--- START ---

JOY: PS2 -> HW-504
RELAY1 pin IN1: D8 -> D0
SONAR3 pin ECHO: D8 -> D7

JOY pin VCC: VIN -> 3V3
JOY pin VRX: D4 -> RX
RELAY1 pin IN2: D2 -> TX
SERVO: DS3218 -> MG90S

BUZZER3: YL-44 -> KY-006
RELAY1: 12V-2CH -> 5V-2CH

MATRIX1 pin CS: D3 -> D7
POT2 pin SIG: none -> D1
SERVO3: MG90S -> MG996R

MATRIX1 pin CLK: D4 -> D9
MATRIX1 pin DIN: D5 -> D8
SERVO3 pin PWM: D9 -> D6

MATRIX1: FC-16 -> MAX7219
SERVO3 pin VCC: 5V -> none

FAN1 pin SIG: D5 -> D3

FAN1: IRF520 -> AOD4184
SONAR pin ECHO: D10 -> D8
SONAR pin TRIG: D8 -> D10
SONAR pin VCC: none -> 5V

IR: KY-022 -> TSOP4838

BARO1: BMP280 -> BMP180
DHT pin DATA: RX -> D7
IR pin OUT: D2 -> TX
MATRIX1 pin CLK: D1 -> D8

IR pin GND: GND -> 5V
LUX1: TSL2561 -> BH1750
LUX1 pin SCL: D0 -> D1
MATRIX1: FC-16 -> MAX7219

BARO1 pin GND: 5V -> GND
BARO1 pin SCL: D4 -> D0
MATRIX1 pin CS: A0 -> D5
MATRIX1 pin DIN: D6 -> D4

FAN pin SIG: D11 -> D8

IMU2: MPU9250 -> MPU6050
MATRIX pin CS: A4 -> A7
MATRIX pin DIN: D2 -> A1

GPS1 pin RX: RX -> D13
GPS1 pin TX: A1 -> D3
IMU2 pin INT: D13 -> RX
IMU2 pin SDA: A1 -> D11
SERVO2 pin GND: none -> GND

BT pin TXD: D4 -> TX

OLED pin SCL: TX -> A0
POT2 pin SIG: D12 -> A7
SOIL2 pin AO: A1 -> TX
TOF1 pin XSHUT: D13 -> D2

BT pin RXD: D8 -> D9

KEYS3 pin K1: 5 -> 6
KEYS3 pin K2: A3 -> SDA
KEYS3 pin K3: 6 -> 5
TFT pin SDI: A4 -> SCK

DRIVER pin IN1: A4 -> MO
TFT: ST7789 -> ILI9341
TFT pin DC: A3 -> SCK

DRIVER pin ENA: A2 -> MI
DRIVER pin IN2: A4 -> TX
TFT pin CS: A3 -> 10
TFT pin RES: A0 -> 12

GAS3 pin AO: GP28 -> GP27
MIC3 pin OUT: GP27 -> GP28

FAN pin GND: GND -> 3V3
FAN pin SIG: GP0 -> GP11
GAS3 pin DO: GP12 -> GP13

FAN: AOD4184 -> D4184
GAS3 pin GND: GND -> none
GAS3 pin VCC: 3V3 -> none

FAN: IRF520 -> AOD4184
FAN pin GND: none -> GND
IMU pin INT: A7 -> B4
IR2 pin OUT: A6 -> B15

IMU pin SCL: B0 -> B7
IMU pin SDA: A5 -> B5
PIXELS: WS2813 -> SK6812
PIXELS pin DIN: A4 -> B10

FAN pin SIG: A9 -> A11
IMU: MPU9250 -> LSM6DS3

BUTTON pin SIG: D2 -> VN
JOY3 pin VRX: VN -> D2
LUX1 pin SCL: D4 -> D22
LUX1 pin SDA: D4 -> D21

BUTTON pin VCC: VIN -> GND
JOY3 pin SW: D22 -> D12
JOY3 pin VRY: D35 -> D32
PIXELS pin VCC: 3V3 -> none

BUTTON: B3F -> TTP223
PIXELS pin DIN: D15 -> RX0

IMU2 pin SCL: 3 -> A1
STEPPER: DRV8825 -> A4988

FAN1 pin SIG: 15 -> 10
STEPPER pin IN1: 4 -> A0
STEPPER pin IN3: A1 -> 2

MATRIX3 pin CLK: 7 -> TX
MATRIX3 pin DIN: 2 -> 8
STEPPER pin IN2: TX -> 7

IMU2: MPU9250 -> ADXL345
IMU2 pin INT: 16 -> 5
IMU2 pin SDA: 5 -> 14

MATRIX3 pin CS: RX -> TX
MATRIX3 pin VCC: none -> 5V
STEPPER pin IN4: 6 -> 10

--- END ---

Print the records above verbatim from their first line to the line containing "MATRIX1 pin CS: D3 -> D7", both included, and stop there.

- [OUTPUT]:
JOY: PS2 -> HW-504
RELAY1 pin IN1: D8 -> D0
SONAR3 pin ECHO: D8 -> D7

JOY pin VCC: VIN -> 3V3
JOY pin VRX: D4 -> RX
RELAY1 pin IN2: D2 -> TX
SERVO: DS3218 -> MG90S

BUZZER3: YL-44 -> KY-006
RELAY1: 12V-2CH -> 5V-2CH

MATRIX1 pin CS: D3 -> D7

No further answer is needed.